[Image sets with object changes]
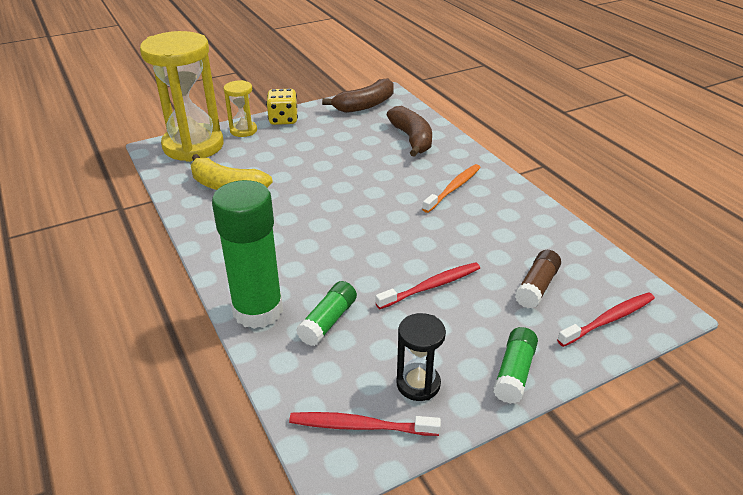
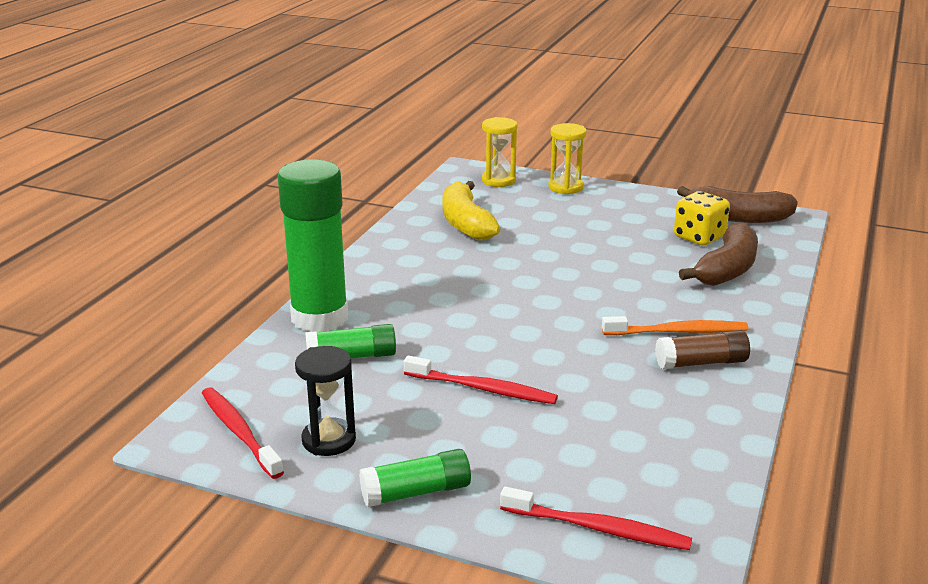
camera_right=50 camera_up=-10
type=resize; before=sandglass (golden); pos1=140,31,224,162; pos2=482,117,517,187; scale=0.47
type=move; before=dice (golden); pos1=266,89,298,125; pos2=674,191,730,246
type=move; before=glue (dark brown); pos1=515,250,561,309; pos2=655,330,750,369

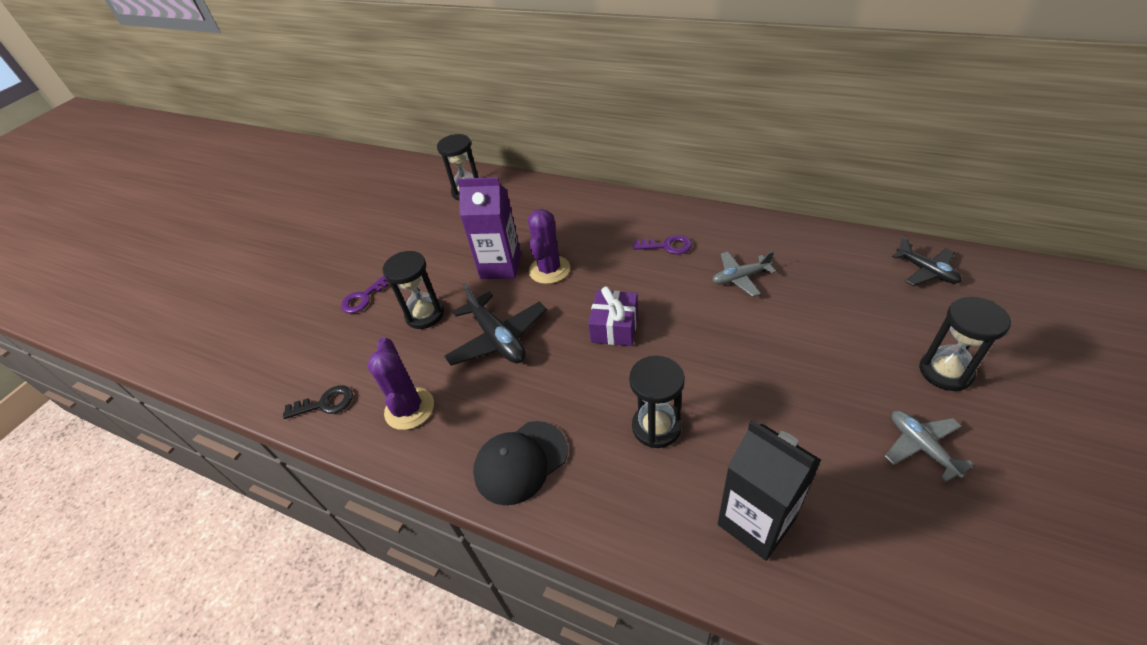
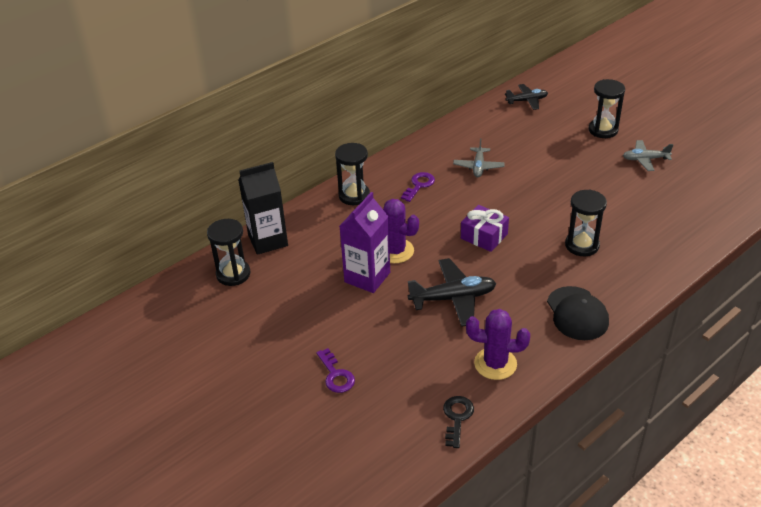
camera_right=-70 camera_up=-5
type=move; before=sandglass (jet-black); pos1=383,251,444,329; pos2=335,143,370,205
type=move; before=juice carton (jet-black); pos1=718,420,821,561; pos2=238,162,288,255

→ **About this task**: Your task is to repeat the opening line of the entries above and each line after it, ending with the line that has "type=move; before=sandglass (jet-black);". Do not include the pictures.

→ **Result for this task**:
camera_right=50 camera_up=-10
type=resize; before=sandglass (golden); pos1=140,31,224,162; pos2=482,117,517,187; scale=0.47
type=move; before=dice (golden); pos1=266,89,298,125; pos2=674,191,730,246
type=move; before=glue (dark brown); pos1=515,250,561,309; pos2=655,330,750,369

camera_right=-70 camera_up=-5
type=move; before=sandglass (jet-black); pos1=383,251,444,329; pos2=335,143,370,205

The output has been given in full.